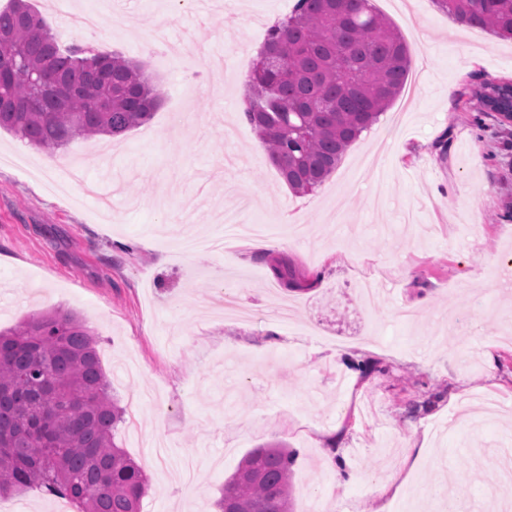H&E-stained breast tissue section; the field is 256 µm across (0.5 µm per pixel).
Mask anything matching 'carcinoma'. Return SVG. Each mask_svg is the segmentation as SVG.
I'll use <instances>...</instances> for the list:
<instances>
[{
	"mask_svg": "<svg viewBox=\"0 0 512 512\" xmlns=\"http://www.w3.org/2000/svg\"><path fill=\"white\" fill-rule=\"evenodd\" d=\"M459 22L512 38V0H435ZM265 71L244 109L288 187L308 194L400 94L408 44L372 0H296L270 29ZM0 130L52 153L77 138L119 137L148 123L161 93L143 64L63 47L29 0L0 9ZM465 112L512 114V79L463 93ZM97 341L79 316L47 311L0 330V496L33 486L77 512H140L144 469L114 442L124 421ZM296 451L255 448L224 480L219 512H292Z\"/></svg>",
	"mask_w": 512,
	"mask_h": 512,
	"instance_id": "carcinoma-1",
	"label": "carcinoma"
}]
</instances>
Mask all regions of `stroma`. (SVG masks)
<instances>
[{
	"mask_svg": "<svg viewBox=\"0 0 512 512\" xmlns=\"http://www.w3.org/2000/svg\"><path fill=\"white\" fill-rule=\"evenodd\" d=\"M294 0H109L72 40L144 64L162 95L116 140L76 139L56 159L112 191V209L51 191L50 156L0 132V329L50 310L94 331L131 422L114 441L150 481L142 512H214L249 450L297 449L293 512H489L484 494L512 449V121L458 111L475 76L512 79V40L461 24L434 0H373L407 42L406 85L312 194L293 193L244 120L268 28ZM224 59L166 67L165 44ZM448 140L439 158V137ZM287 239L290 290L262 242L198 259L190 232L214 213ZM232 281L242 320L210 298ZM438 399L430 411L421 404ZM357 479L340 488L325 459ZM427 446L407 448L414 432Z\"/></svg>",
	"mask_w": 512,
	"mask_h": 512,
	"instance_id": "35a3bbf8",
	"label": "stroma"
}]
</instances>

+++

* **EXERCISE DIRECTIONS**
The records above must be echoed exactly, minus their pictures.

* **REPLY TO THE TASK**
H&E-stained breast tissue section; the field is 256 µm across (0.5 µm per pixel).
Mask anything matching 'carcinoma'. Return SVG. Each mask_svg is the segmentation as SVG.
I'll use <instances>...</instances> for the list:
<instances>
[{
	"mask_svg": "<svg viewBox=\"0 0 512 512\" xmlns=\"http://www.w3.org/2000/svg\"><path fill=\"white\" fill-rule=\"evenodd\" d=\"M459 22L512 38V0H435ZM265 71L244 109L288 187L308 194L400 94L408 44L372 0H296L270 29ZM0 130L52 153L77 138L119 137L148 123L161 93L143 64L63 47L29 0L0 9ZM465 112L512 114V79L463 93ZM97 341L79 316L47 311L0 330V496L33 486L77 512H140L144 469L114 442L124 421ZM296 451L255 448L224 480L219 512H292Z\"/></svg>",
	"mask_w": 512,
	"mask_h": 512,
	"instance_id": "carcinoma-1",
	"label": "carcinoma"
}]
</instances>
Mask all regions of `stroma`. (SVG masks)
<instances>
[{
	"mask_svg": "<svg viewBox=\"0 0 512 512\" xmlns=\"http://www.w3.org/2000/svg\"><path fill=\"white\" fill-rule=\"evenodd\" d=\"M294 0H109L72 40L144 64L162 95L116 140L76 139L56 159L112 191V209L51 191L50 156L0 132V329L50 310L94 331L131 422L114 441L150 481L142 512H214L249 450L297 449L293 512H489L484 494L512 449V121L458 111L475 76L512 79V40L461 24L434 0H373L407 42L406 85L312 194L293 193L244 120L268 28ZM224 59L166 67L165 44ZM448 140L439 158V137ZM287 239L290 290L262 242L198 259L190 232L214 213ZM232 281L242 320L210 298ZM438 399L430 411L421 404ZM357 479L340 488L325 459ZM427 446L407 448L414 432Z\"/></svg>",
	"mask_w": 512,
	"mask_h": 512,
	"instance_id": "35a3bbf8",
	"label": "stroma"
}]
</instances>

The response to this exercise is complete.